▶ WORK INSTRUCTIONS
Every entry below, first to last, should be restated word for word.
** Opening RECORDS TO PROCESS block **
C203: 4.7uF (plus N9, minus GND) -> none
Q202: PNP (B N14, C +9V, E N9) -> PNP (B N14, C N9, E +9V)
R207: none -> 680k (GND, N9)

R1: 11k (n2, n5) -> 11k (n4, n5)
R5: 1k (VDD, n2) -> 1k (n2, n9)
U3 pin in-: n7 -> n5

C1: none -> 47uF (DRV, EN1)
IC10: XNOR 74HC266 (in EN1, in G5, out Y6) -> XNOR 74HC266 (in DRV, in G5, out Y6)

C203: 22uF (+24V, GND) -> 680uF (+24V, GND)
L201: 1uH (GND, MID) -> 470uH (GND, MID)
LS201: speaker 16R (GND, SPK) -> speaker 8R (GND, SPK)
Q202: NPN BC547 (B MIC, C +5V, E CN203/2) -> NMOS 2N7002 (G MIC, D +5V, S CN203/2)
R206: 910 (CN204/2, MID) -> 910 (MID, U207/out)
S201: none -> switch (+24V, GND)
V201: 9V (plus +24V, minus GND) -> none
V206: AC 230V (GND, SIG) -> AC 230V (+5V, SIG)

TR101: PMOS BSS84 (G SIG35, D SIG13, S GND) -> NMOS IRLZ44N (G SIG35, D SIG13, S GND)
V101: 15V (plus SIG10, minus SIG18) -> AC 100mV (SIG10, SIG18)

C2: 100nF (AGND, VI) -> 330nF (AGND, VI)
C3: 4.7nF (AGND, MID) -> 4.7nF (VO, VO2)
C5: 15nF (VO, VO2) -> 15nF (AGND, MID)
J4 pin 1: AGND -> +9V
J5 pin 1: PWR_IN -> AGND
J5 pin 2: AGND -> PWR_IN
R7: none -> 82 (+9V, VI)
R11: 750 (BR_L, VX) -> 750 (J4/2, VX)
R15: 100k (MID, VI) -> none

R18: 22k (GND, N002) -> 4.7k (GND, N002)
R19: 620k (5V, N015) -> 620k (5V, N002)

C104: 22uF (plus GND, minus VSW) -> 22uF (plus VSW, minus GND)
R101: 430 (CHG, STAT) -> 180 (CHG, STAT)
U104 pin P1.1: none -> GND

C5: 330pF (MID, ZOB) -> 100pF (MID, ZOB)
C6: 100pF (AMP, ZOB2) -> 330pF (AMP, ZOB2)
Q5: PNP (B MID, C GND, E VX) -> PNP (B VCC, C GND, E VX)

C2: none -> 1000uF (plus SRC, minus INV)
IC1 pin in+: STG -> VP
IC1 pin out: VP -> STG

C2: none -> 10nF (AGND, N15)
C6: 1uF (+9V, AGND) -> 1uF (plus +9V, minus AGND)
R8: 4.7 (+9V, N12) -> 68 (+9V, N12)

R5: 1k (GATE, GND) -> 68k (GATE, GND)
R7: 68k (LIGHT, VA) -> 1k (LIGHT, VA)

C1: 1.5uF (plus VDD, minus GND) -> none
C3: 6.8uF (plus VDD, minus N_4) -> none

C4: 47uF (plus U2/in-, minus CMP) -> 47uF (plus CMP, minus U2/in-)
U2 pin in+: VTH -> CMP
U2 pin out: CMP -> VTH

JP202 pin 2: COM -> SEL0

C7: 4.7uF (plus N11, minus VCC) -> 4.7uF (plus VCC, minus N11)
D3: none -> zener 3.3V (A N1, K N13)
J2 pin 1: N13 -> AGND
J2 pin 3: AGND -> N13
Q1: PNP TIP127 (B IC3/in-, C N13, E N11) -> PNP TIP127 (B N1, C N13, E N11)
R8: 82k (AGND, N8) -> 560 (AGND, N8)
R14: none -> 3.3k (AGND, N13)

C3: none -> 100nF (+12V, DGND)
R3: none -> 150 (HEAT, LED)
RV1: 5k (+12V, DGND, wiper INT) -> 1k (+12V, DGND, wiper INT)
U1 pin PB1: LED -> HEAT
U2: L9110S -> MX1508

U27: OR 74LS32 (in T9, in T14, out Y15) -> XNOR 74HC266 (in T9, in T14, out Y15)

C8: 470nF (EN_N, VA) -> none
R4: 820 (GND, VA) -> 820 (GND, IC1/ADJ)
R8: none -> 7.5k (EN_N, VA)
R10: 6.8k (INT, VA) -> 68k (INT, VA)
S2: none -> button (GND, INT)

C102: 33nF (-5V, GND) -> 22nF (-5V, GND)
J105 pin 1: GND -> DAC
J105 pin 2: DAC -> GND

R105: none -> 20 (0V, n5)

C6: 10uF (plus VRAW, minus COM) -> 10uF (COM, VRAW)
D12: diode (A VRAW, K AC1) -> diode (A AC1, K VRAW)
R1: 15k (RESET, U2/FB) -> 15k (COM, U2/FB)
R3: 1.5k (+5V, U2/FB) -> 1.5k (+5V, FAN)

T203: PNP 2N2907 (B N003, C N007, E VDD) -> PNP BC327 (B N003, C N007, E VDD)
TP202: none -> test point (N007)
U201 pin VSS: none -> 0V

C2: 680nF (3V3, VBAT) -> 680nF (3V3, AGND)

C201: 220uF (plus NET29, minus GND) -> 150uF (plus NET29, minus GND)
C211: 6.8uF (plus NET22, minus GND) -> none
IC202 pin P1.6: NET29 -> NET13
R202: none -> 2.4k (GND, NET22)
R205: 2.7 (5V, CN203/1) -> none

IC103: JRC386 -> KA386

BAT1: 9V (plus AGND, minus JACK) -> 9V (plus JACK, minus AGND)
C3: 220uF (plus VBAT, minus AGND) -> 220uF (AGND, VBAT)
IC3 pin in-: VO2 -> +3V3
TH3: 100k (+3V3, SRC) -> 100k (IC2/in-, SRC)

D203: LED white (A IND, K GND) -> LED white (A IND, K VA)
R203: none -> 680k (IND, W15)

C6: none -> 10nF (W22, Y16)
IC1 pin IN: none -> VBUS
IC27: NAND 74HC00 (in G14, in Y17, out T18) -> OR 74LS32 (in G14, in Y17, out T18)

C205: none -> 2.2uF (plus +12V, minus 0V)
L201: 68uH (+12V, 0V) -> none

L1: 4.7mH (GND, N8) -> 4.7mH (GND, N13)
** Closing RECORDS TO PROCESS block **
▶ RESPONSE TO THIS EXERCISE
C203: 4.7uF (plus N9, minus GND) -> none
Q202: PNP (B N14, C +9V, E N9) -> PNP (B N14, C N9, E +9V)
R207: none -> 680k (GND, N9)

R1: 11k (n2, n5) -> 11k (n4, n5)
R5: 1k (VDD, n2) -> 1k (n2, n9)
U3 pin in-: n7 -> n5

C1: none -> 47uF (DRV, EN1)
IC10: XNOR 74HC266 (in EN1, in G5, out Y6) -> XNOR 74HC266 (in DRV, in G5, out Y6)

C203: 22uF (+24V, GND) -> 680uF (+24V, GND)
L201: 1uH (GND, MID) -> 470uH (GND, MID)
LS201: speaker 16R (GND, SPK) -> speaker 8R (GND, SPK)
Q202: NPN BC547 (B MIC, C +5V, E CN203/2) -> NMOS 2N7002 (G MIC, D +5V, S CN203/2)
R206: 910 (CN204/2, MID) -> 910 (MID, U207/out)
S201: none -> switch (+24V, GND)
V201: 9V (plus +24V, minus GND) -> none
V206: AC 230V (GND, SIG) -> AC 230V (+5V, SIG)

TR101: PMOS BSS84 (G SIG35, D SIG13, S GND) -> NMOS IRLZ44N (G SIG35, D SIG13, S GND)
V101: 15V (plus SIG10, minus SIG18) -> AC 100mV (SIG10, SIG18)

C2: 100nF (AGND, VI) -> 330nF (AGND, VI)
C3: 4.7nF (AGND, MID) -> 4.7nF (VO, VO2)
C5: 15nF (VO, VO2) -> 15nF (AGND, MID)
J4 pin 1: AGND -> +9V
J5 pin 1: PWR_IN -> AGND
J5 pin 2: AGND -> PWR_IN
R7: none -> 82 (+9V, VI)
R11: 750 (BR_L, VX) -> 750 (J4/2, VX)
R15: 100k (MID, VI) -> none

R18: 22k (GND, N002) -> 4.7k (GND, N002)
R19: 620k (5V, N015) -> 620k (5V, N002)

C104: 22uF (plus GND, minus VSW) -> 22uF (plus VSW, minus GND)
R101: 430 (CHG, STAT) -> 180 (CHG, STAT)
U104 pin P1.1: none -> GND

C5: 330pF (MID, ZOB) -> 100pF (MID, ZOB)
C6: 100pF (AMP, ZOB2) -> 330pF (AMP, ZOB2)
Q5: PNP (B MID, C GND, E VX) -> PNP (B VCC, C GND, E VX)

C2: none -> 1000uF (plus SRC, minus INV)
IC1 pin in+: STG -> VP
IC1 pin out: VP -> STG

C2: none -> 10nF (AGND, N15)
C6: 1uF (+9V, AGND) -> 1uF (plus +9V, minus AGND)
R8: 4.7 (+9V, N12) -> 68 (+9V, N12)

R5: 1k (GATE, GND) -> 68k (GATE, GND)
R7: 68k (LIGHT, VA) -> 1k (LIGHT, VA)

C1: 1.5uF (plus VDD, minus GND) -> none
C3: 6.8uF (plus VDD, minus N_4) -> none

C4: 47uF (plus U2/in-, minus CMP) -> 47uF (plus CMP, minus U2/in-)
U2 pin in+: VTH -> CMP
U2 pin out: CMP -> VTH

JP202 pin 2: COM -> SEL0

C7: 4.7uF (plus N11, minus VCC) -> 4.7uF (plus VCC, minus N11)
D3: none -> zener 3.3V (A N1, K N13)
J2 pin 1: N13 -> AGND
J2 pin 3: AGND -> N13
Q1: PNP TIP127 (B IC3/in-, C N13, E N11) -> PNP TIP127 (B N1, C N13, E N11)
R8: 82k (AGND, N8) -> 560 (AGND, N8)
R14: none -> 3.3k (AGND, N13)

C3: none -> 100nF (+12V, DGND)
R3: none -> 150 (HEAT, LED)
RV1: 5k (+12V, DGND, wiper INT) -> 1k (+12V, DGND, wiper INT)
U1 pin PB1: LED -> HEAT
U2: L9110S -> MX1508

U27: OR 74LS32 (in T9, in T14, out Y15) -> XNOR 74HC266 (in T9, in T14, out Y15)

C8: 470nF (EN_N, VA) -> none
R4: 820 (GND, VA) -> 820 (GND, IC1/ADJ)
R8: none -> 7.5k (EN_N, VA)
R10: 6.8k (INT, VA) -> 68k (INT, VA)
S2: none -> button (GND, INT)

C102: 33nF (-5V, GND) -> 22nF (-5V, GND)
J105 pin 1: GND -> DAC
J105 pin 2: DAC -> GND

R105: none -> 20 (0V, n5)

C6: 10uF (plus VRAW, minus COM) -> 10uF (COM, VRAW)
D12: diode (A VRAW, K AC1) -> diode (A AC1, K VRAW)
R1: 15k (RESET, U2/FB) -> 15k (COM, U2/FB)
R3: 1.5k (+5V, U2/FB) -> 1.5k (+5V, FAN)

T203: PNP 2N2907 (B N003, C N007, E VDD) -> PNP BC327 (B N003, C N007, E VDD)
TP202: none -> test point (N007)
U201 pin VSS: none -> 0V

C2: 680nF (3V3, VBAT) -> 680nF (3V3, AGND)

C201: 220uF (plus NET29, minus GND) -> 150uF (plus NET29, minus GND)
C211: 6.8uF (plus NET22, minus GND) -> none
IC202 pin P1.6: NET29 -> NET13
R202: none -> 2.4k (GND, NET22)
R205: 2.7 (5V, CN203/1) -> none

IC103: JRC386 -> KA386

BAT1: 9V (plus AGND, minus JACK) -> 9V (plus JACK, minus AGND)
C3: 220uF (plus VBAT, minus AGND) -> 220uF (AGND, VBAT)
IC3 pin in-: VO2 -> +3V3
TH3: 100k (+3V3, SRC) -> 100k (IC2/in-, SRC)

D203: LED white (A IND, K GND) -> LED white (A IND, K VA)
R203: none -> 680k (IND, W15)

C6: none -> 10nF (W22, Y16)
IC1 pin IN: none -> VBUS
IC27: NAND 74HC00 (in G14, in Y17, out T18) -> OR 74LS32 (in G14, in Y17, out T18)

C205: none -> 2.2uF (plus +12V, minus 0V)
L201: 68uH (+12V, 0V) -> none

L1: 4.7mH (GND, N8) -> 4.7mH (GND, N13)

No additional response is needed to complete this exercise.